ACTION ITEM = With the pictures left out, please write out exactly each line from the one containing "(393, 190) = (476, 119): turquoise" through the end of the material.

DATA PROVIDED: Begin

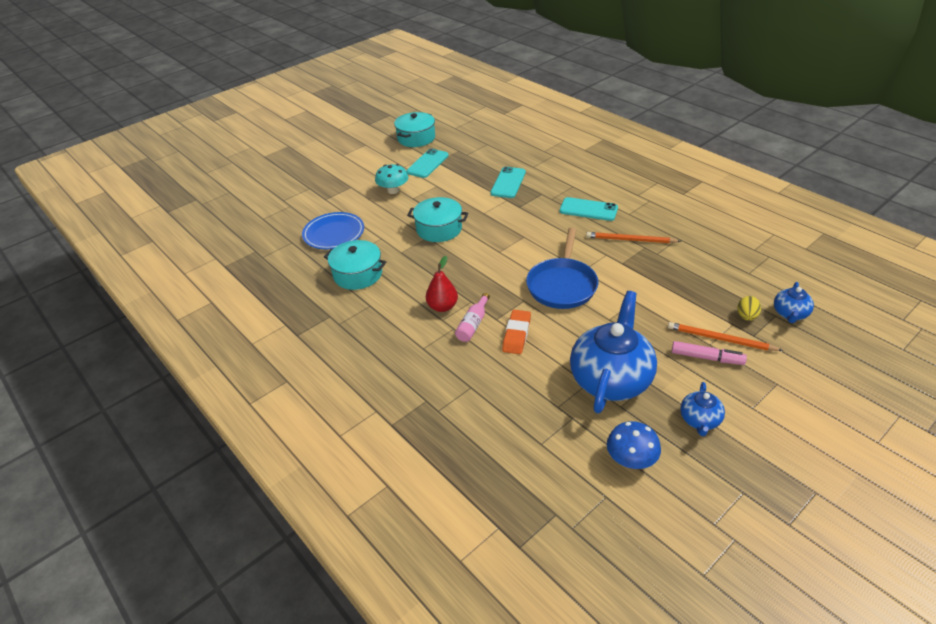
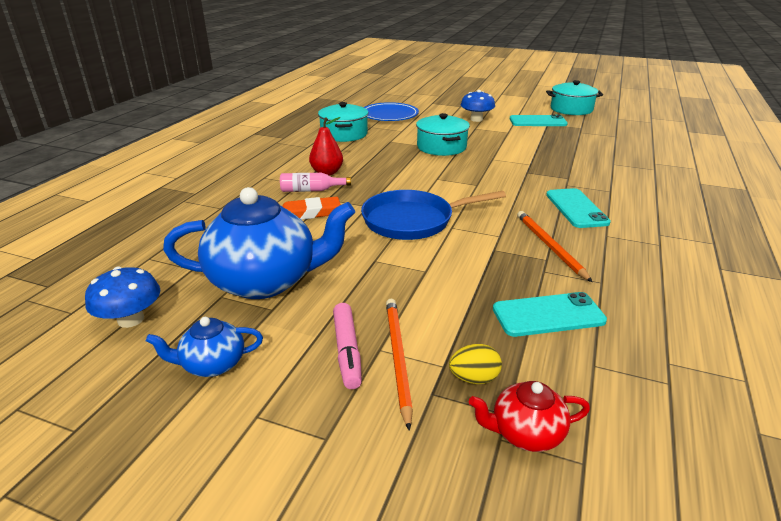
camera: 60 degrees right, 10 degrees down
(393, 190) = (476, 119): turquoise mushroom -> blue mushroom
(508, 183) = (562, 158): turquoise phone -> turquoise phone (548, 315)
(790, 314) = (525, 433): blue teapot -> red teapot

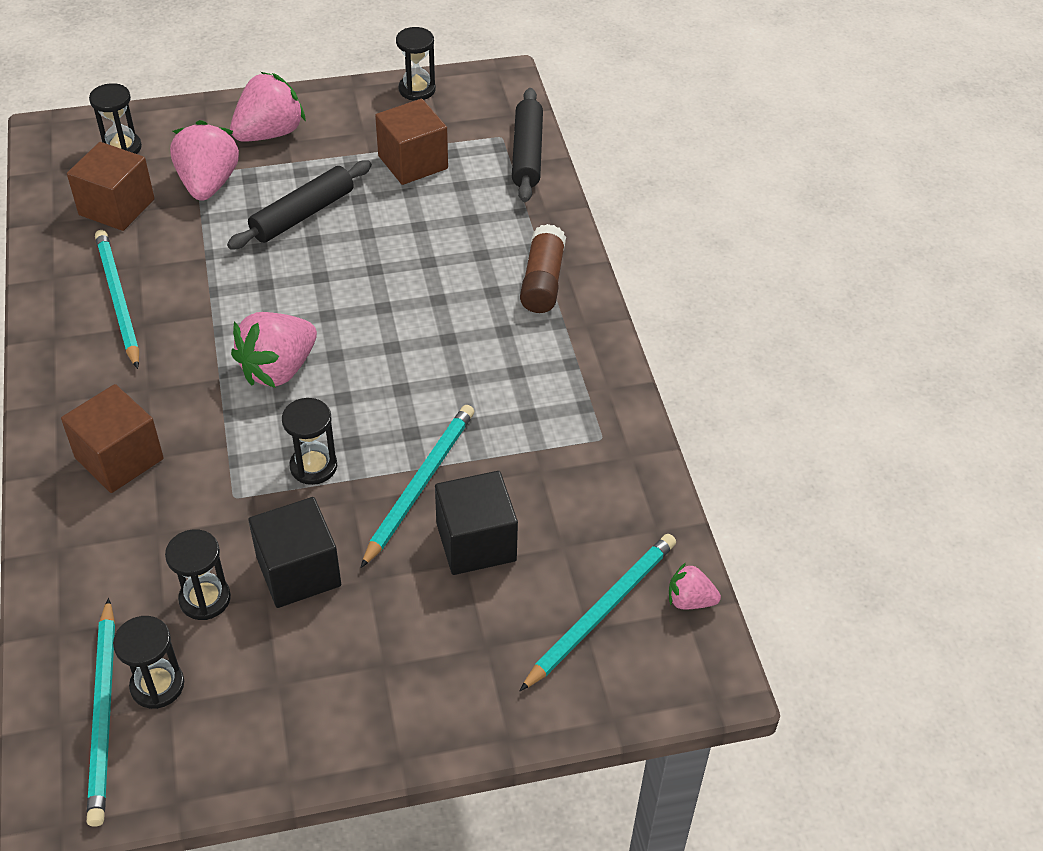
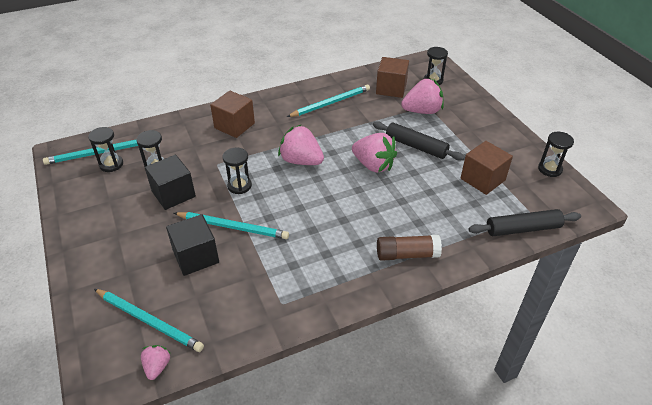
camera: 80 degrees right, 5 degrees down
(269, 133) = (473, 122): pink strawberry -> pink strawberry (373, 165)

DATA PROVIDED: End

FINISHED EXERCISE =
(393, 190) = (476, 119): turquoise mushroom -> blue mushroom
(508, 183) = (562, 158): turquoise phone -> turquoise phone (548, 315)
(790, 314) = (525, 433): blue teapot -> red teapot

camera: 80 degrees right, 5 degrees down
(269, 133) = (473, 122): pink strawberry -> pink strawberry (373, 165)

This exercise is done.